Data records START
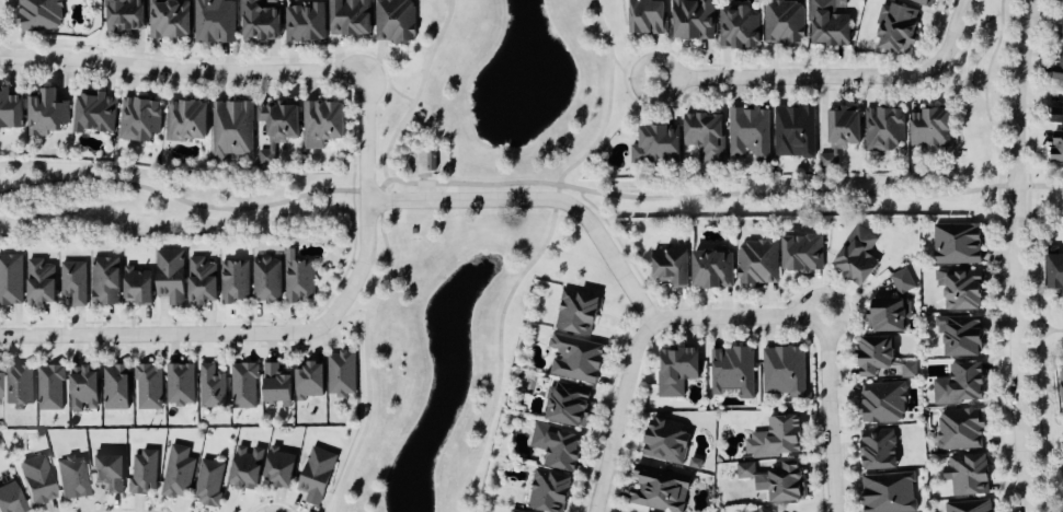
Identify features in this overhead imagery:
building: (923, 3)
building: (39, 15)
building: (124, 16)
building: (350, 18)
building: (647, 18)
building: (169, 20)
building: (259, 20)
building: (693, 20)
building: (395, 21)
building: (213, 22)
building: (784, 22)
building: (305, 24)
building: (828, 25)
building: (897, 28)
building: (738, 29)
road: (379, 57)
building: (1058, 70)
road: (183, 72)
road: (632, 73)
road: (835, 77)
road: (378, 79)
road: (390, 84)
road: (418, 91)
building: (10, 111)
building: (94, 113)
building: (45, 114)
building: (1056, 116)
building: (139, 121)
building: (186, 122)
building: (323, 124)
building: (277, 128)
building: (930, 129)
building: (232, 130)
building: (884, 130)
building: (795, 133)
building: (749, 134)
building: (706, 137)
building: (841, 137)
building: (657, 146)
building: (1057, 147)
road: (422, 175)
road: (724, 194)
road: (543, 200)
road: (193, 204)
building: (958, 243)
road: (624, 251)
road: (537, 252)
building: (802, 252)
building: (858, 255)
road: (1018, 255)
building: (757, 262)
building: (672, 265)
building: (712, 269)
building: (1055, 270)
building: (170, 276)
building: (297, 278)
building: (266, 279)
building: (10, 280)
building: (105, 281)
building: (201, 281)
building: (234, 281)
building: (902, 281)
building: (40, 283)
building: (73, 283)
building: (137, 286)
building: (961, 288)
road: (350, 312)
building: (577, 313)
building: (889, 314)
road: (740, 317)
road: (1041, 322)
road: (1056, 329)
road: (297, 333)
building: (964, 336)
road: (1041, 337)
road: (1035, 348)
building: (876, 354)
road: (365, 356)
building: (576, 358)
building: (909, 369)
building: (676, 370)
building: (891, 370)
building: (784, 371)
building: (732, 372)
building: (342, 373)
building: (310, 381)
building: (179, 384)
building: (276, 384)
building: (961, 384)
building: (243, 385)
building: (0, 386)
building: (18, 386)
building: (116, 387)
building: (148, 387)
building: (211, 387)
building: (49, 388)
building: (82, 388)
building: (1062, 391)
building: (882, 403)
building: (569, 404)
road: (621, 414)
road: (831, 415)
building: (959, 429)
building: (777, 437)
building: (666, 441)
building: (558, 446)
building: (878, 450)
building: (246, 467)
building: (279, 468)
building: (108, 471)
building: (143, 472)
building: (177, 472)
building: (968, 474)
building: (317, 475)
park: (1047, 476)
building: (72, 477)
building: (37, 480)
building: (777, 480)
building: (208, 482)
building: (660, 489)
building: (549, 491)
building: (889, 492)
building: (11, 499)
building: (968, 506)
building: (514, 510)
building: (760, 510)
Data records END
Work request – Could you retype the records above exactly, omitting the pictures?

Response box –
Identify features in this overhead imagery:
building: (923, 3)
building: (39, 15)
building: (124, 16)
building: (350, 18)
building: (647, 18)
building: (169, 20)
building: (259, 20)
building: (693, 20)
building: (395, 21)
building: (213, 22)
building: (784, 22)
building: (305, 24)
building: (828, 25)
building: (897, 28)
building: (738, 29)
road: (379, 57)
building: (1058, 70)
road: (183, 72)
road: (632, 73)
road: (835, 77)
road: (378, 79)
road: (390, 84)
road: (418, 91)
building: (10, 111)
building: (94, 113)
building: (45, 114)
building: (1056, 116)
building: (139, 121)
building: (186, 122)
building: (323, 124)
building: (277, 128)
building: (930, 129)
building: (232, 130)
building: (884, 130)
building: (795, 133)
building: (749, 134)
building: (706, 137)
building: (841, 137)
building: (657, 146)
building: (1057, 147)
road: (422, 175)
road: (724, 194)
road: (543, 200)
road: (193, 204)
building: (958, 243)
road: (624, 251)
road: (537, 252)
building: (802, 252)
building: (858, 255)
road: (1018, 255)
building: (757, 262)
building: (672, 265)
building: (712, 269)
building: (1055, 270)
building: (170, 276)
building: (297, 278)
building: (266, 279)
building: (10, 280)
building: (105, 281)
building: (201, 281)
building: (234, 281)
building: (902, 281)
building: (40, 283)
building: (73, 283)
building: (137, 286)
building: (961, 288)
road: (350, 312)
building: (577, 313)
building: (889, 314)
road: (740, 317)
road: (1041, 322)
road: (1056, 329)
road: (297, 333)
building: (964, 336)
road: (1041, 337)
road: (1035, 348)
building: (876, 354)
road: (365, 356)
building: (576, 358)
building: (909, 369)
building: (676, 370)
building: (891, 370)
building: (784, 371)
building: (732, 372)
building: (342, 373)
building: (310, 381)
building: (179, 384)
building: (276, 384)
building: (961, 384)
building: (243, 385)
building: (0, 386)
building: (18, 386)
building: (116, 387)
building: (148, 387)
building: (211, 387)
building: (49, 388)
building: (82, 388)
building: (1062, 391)
building: (882, 403)
building: (569, 404)
road: (621, 414)
road: (831, 415)
building: (959, 429)
building: (777, 437)
building: (666, 441)
building: (558, 446)
building: (878, 450)
building: (246, 467)
building: (279, 468)
building: (108, 471)
building: (143, 472)
building: (177, 472)
building: (968, 474)
building: (317, 475)
park: (1047, 476)
building: (72, 477)
building: (37, 480)
building: (777, 480)
building: (208, 482)
building: (660, 489)
building: (549, 491)
building: (889, 492)
building: (11, 499)
building: (968, 506)
building: (514, 510)
building: (760, 510)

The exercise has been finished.